The reply should hold only the lines below from the one with "(163, 217) = (219, 205): black domino -> none" to the end, each copied exactly.

DATA PROVIDED:
........

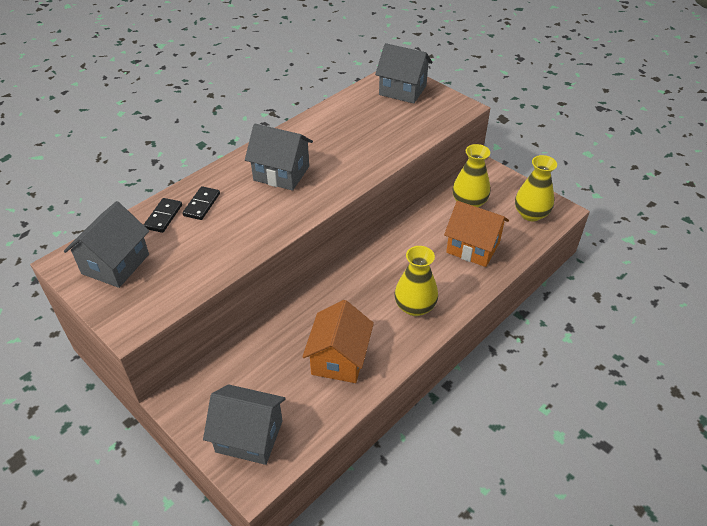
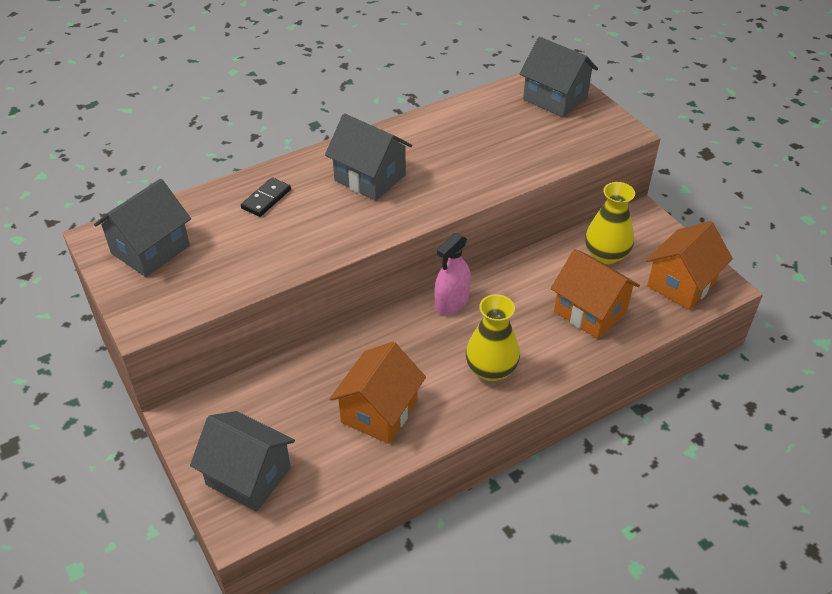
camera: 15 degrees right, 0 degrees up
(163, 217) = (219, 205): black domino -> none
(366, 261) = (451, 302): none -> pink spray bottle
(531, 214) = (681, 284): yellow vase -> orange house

........

SOLUTION FOR THIS PROBLEM:
(163, 217) = (219, 205): black domino -> none
(366, 261) = (451, 302): none -> pink spray bottle
(531, 214) = (681, 284): yellow vase -> orange house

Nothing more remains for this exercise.